◆ EXERCISE
What do the lines from the top of the data through the line with "none -> cyan plate K7 level 1" say? Quote them exactly and include both ends.

[EXTRACTED ENTRIES Boundary: Start]

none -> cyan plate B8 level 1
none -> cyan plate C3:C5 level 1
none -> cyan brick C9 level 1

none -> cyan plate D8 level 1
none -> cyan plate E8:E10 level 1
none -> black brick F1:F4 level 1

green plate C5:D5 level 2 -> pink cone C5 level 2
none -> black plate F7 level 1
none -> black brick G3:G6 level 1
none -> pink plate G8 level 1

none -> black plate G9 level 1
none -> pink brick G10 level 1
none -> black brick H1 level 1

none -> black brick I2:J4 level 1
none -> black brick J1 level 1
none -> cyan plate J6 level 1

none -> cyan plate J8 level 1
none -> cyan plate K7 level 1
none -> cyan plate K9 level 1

[EXTRACTED ENTRIES Boundary: End]

◆ ANSWER SECTION
none -> cyan plate B8 level 1
none -> cyan plate C3:C5 level 1
none -> cyan brick C9 level 1

none -> cyan plate D8 level 1
none -> cyan plate E8:E10 level 1
none -> black brick F1:F4 level 1

green plate C5:D5 level 2 -> pink cone C5 level 2
none -> black plate F7 level 1
none -> black brick G3:G6 level 1
none -> pink plate G8 level 1

none -> black plate G9 level 1
none -> pink brick G10 level 1
none -> black brick H1 level 1

none -> black brick I2:J4 level 1
none -> black brick J1 level 1
none -> cyan plate J6 level 1

none -> cyan plate J8 level 1
none -> cyan plate K7 level 1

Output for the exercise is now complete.